#### Records to use
────────────────

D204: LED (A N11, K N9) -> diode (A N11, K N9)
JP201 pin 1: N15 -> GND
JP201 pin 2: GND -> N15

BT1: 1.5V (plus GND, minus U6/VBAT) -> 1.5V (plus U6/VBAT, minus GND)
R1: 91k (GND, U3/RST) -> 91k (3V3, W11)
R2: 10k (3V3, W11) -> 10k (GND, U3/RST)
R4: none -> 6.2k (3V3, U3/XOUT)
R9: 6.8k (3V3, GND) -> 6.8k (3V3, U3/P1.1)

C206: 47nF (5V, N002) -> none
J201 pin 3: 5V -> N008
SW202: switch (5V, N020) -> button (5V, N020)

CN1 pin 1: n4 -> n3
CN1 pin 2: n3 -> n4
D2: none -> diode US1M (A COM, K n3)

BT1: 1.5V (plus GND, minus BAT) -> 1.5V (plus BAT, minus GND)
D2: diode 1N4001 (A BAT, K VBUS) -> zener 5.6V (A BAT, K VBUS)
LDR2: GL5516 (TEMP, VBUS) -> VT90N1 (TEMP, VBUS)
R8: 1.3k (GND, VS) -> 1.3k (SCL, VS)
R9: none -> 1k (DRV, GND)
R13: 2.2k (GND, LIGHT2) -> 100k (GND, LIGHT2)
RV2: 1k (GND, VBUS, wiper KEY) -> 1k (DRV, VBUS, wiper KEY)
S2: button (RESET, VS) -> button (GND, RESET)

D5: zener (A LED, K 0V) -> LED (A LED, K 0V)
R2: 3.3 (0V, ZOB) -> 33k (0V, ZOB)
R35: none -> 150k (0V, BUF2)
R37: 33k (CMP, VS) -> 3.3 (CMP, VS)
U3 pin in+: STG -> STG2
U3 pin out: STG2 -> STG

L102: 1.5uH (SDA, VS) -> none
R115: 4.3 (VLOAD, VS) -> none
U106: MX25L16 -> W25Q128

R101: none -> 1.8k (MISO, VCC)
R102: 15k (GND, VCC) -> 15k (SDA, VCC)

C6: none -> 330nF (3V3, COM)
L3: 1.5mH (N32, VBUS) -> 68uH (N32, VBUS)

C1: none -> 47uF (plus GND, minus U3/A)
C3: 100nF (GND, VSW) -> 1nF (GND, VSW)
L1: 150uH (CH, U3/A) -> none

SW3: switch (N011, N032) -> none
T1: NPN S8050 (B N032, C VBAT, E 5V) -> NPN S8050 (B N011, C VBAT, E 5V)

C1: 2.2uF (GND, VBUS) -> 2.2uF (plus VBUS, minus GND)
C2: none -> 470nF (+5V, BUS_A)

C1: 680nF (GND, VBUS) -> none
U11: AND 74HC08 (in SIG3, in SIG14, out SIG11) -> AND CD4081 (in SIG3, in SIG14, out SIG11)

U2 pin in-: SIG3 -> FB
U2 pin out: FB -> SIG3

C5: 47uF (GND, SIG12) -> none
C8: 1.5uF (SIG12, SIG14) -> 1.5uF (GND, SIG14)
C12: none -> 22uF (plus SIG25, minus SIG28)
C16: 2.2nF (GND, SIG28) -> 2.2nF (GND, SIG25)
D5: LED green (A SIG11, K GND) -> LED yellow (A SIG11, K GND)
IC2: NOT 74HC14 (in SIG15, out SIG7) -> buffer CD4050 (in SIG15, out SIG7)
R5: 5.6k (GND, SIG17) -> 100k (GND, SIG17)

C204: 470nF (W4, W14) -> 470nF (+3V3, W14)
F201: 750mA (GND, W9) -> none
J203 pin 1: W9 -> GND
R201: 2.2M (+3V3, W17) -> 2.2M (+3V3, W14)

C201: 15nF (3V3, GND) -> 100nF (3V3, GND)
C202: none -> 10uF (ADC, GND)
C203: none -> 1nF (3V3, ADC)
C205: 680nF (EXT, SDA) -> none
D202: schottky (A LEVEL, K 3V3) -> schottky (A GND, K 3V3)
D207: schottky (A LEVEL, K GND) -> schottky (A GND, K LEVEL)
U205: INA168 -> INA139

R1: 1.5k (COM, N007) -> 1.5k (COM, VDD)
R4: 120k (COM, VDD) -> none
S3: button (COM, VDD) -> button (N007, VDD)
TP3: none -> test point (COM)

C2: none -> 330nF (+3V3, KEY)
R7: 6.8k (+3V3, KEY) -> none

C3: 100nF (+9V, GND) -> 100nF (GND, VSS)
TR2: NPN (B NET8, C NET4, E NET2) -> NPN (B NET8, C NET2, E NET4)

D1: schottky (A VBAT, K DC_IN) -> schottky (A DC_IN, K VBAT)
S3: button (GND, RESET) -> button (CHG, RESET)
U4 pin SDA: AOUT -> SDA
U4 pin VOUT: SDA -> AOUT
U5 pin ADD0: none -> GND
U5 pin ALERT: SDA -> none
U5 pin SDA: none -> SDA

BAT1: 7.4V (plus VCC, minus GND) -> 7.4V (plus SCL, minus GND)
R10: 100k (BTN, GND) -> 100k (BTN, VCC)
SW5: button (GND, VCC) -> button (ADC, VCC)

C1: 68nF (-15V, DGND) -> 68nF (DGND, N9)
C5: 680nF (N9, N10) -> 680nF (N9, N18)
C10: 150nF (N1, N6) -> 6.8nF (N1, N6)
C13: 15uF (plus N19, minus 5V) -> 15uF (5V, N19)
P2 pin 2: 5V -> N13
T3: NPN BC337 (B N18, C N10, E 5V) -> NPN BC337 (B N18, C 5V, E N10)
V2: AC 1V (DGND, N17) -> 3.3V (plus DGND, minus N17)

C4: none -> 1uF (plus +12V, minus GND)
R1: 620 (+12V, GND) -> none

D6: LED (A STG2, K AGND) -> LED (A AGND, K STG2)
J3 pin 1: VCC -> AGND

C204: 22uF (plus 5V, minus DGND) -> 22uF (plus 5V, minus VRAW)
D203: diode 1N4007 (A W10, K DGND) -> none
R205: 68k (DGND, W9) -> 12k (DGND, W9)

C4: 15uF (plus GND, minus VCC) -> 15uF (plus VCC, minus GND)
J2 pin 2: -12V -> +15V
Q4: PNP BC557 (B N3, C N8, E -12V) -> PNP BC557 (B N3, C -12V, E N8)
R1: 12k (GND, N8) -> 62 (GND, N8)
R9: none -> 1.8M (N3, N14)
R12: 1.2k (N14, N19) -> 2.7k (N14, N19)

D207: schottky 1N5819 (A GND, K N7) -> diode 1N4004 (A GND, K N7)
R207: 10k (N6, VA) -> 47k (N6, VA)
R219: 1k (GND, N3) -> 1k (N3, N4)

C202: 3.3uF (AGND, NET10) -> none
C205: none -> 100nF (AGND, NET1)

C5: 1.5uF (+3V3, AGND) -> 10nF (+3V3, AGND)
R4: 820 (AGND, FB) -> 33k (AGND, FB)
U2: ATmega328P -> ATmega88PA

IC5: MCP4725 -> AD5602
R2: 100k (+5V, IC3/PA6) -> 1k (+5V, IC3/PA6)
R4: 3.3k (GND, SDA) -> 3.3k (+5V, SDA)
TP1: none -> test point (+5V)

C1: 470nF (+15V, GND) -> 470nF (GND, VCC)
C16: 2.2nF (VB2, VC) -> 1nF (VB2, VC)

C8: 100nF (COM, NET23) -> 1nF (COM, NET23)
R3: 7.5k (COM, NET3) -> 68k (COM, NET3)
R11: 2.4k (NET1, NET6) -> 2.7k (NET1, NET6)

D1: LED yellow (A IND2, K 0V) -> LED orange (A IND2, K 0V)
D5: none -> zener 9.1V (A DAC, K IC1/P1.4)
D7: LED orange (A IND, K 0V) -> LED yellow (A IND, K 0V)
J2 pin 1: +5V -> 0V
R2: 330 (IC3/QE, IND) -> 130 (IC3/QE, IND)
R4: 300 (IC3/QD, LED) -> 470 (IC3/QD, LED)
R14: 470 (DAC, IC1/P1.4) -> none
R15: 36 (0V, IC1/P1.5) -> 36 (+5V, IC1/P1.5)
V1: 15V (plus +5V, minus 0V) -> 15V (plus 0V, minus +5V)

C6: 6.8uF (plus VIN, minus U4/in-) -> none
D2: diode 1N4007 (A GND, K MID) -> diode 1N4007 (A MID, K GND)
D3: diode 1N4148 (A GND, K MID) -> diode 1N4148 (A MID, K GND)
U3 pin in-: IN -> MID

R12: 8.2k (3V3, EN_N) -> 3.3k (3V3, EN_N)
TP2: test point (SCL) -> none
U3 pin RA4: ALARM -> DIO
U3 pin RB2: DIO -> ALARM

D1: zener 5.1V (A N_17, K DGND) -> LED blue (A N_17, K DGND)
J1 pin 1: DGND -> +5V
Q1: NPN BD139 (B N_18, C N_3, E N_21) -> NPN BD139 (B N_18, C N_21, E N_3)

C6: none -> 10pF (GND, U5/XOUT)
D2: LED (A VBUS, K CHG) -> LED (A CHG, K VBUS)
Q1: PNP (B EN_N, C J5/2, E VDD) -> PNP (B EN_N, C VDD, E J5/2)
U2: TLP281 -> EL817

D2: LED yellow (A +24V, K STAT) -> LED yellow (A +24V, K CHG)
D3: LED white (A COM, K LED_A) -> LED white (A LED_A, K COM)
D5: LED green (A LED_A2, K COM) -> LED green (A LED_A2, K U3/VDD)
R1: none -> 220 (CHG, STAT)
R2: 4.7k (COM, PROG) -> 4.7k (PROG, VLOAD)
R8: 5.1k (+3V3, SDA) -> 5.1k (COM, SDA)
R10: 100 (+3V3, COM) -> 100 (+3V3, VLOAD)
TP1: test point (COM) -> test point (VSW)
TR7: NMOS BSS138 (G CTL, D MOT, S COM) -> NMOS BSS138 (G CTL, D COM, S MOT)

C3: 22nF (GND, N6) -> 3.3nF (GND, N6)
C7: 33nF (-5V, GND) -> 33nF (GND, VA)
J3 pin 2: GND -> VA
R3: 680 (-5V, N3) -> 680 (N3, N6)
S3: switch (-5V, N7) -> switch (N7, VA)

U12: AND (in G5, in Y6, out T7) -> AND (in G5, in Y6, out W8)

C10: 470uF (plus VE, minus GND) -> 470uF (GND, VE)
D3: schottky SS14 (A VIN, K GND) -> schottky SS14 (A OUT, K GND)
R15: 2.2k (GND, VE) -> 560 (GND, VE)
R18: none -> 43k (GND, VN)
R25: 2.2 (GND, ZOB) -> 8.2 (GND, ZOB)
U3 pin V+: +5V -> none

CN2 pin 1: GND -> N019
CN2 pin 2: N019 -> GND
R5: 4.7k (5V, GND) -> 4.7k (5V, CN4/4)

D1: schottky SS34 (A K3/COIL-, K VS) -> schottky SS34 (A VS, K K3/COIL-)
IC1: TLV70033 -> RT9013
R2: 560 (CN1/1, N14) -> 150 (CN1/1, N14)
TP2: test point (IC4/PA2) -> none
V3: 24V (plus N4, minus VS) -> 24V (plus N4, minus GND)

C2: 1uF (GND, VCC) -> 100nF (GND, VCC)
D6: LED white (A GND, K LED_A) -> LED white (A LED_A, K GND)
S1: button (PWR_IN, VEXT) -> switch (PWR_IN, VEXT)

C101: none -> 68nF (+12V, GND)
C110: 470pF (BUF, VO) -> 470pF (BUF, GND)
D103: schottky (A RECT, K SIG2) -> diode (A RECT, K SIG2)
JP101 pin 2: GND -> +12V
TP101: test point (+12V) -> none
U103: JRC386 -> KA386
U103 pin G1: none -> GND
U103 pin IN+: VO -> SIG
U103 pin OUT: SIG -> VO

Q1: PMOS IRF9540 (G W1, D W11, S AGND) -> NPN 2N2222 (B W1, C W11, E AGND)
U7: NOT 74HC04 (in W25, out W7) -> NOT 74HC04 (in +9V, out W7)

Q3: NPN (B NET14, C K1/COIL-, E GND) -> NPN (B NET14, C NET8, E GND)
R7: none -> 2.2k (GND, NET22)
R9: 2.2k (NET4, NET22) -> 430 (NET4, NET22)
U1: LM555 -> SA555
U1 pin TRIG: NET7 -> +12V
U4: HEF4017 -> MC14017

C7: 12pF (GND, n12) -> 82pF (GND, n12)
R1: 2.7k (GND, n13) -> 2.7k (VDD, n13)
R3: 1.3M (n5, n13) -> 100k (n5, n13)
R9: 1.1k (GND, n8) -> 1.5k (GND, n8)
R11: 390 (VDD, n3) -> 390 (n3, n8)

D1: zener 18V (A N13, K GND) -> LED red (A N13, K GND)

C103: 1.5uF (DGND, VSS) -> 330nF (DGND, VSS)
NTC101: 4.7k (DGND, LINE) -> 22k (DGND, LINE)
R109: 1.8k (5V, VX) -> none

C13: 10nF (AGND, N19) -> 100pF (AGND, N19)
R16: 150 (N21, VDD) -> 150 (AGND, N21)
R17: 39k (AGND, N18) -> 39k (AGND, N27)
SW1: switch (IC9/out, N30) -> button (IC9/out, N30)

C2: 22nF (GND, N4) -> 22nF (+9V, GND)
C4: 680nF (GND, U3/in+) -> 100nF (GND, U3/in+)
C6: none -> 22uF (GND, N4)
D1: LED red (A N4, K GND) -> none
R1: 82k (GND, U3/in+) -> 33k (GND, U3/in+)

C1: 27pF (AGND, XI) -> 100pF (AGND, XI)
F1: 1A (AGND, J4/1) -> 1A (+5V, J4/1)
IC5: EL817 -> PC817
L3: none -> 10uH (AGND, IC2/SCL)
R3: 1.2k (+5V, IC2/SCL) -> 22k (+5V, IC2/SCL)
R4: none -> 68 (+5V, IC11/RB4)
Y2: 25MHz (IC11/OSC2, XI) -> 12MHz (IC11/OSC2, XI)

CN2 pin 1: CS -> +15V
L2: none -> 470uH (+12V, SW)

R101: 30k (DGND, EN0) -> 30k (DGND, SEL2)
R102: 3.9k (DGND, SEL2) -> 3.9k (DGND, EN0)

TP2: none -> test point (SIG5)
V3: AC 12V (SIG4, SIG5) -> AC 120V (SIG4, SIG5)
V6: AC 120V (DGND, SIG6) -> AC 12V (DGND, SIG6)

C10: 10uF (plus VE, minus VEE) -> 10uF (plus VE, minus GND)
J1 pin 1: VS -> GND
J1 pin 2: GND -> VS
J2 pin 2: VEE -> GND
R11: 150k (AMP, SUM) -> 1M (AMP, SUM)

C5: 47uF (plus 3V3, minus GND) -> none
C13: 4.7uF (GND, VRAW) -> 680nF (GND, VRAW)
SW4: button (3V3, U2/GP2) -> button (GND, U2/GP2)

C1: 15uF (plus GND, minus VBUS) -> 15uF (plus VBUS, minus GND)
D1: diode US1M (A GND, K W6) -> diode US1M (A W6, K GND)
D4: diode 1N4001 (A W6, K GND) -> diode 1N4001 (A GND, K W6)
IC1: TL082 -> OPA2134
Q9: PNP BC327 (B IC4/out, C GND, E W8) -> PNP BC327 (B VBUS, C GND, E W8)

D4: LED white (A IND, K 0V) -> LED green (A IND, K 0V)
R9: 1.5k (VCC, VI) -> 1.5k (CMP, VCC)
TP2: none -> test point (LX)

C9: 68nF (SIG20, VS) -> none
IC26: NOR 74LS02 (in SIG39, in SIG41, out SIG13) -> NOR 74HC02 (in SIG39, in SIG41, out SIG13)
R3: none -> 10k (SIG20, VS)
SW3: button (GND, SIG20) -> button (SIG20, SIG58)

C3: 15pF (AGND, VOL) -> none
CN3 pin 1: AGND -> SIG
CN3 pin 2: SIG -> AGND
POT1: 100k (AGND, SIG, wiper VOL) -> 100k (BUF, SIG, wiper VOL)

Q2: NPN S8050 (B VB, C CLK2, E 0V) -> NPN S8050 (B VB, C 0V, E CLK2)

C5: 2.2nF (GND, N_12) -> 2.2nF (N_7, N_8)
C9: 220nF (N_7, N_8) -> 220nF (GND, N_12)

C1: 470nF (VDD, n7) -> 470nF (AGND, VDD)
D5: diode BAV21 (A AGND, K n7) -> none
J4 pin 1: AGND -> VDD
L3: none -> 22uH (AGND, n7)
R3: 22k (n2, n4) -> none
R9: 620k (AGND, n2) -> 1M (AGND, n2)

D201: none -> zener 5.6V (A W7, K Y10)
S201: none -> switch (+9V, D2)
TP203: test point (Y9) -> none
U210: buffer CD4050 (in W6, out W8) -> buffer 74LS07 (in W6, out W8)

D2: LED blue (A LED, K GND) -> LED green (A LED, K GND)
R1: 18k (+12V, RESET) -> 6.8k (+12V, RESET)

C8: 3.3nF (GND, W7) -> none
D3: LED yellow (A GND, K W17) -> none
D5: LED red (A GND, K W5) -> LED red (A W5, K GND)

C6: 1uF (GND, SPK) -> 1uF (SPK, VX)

────────────────

#### Task requirements
Please reproduce the lines from the line with "V3: 24V (plus" to the line with "R7: none -> 2.2k (GND, NET22)", both ends included, exactly as they appear above.

#### Answer to the problem
V3: 24V (plus N4, minus VS) -> 24V (plus N4, minus GND)

C2: 1uF (GND, VCC) -> 100nF (GND, VCC)
D6: LED white (A GND, K LED_A) -> LED white (A LED_A, K GND)
S1: button (PWR_IN, VEXT) -> switch (PWR_IN, VEXT)

C101: none -> 68nF (+12V, GND)
C110: 470pF (BUF, VO) -> 470pF (BUF, GND)
D103: schottky (A RECT, K SIG2) -> diode (A RECT, K SIG2)
JP101 pin 2: GND -> +12V
TP101: test point (+12V) -> none
U103: JRC386 -> KA386
U103 pin G1: none -> GND
U103 pin IN+: VO -> SIG
U103 pin OUT: SIG -> VO

Q1: PMOS IRF9540 (G W1, D W11, S AGND) -> NPN 2N2222 (B W1, C W11, E AGND)
U7: NOT 74HC04 (in W25, out W7) -> NOT 74HC04 (in +9V, out W7)

Q3: NPN (B NET14, C K1/COIL-, E GND) -> NPN (B NET14, C NET8, E GND)
R7: none -> 2.2k (GND, NET22)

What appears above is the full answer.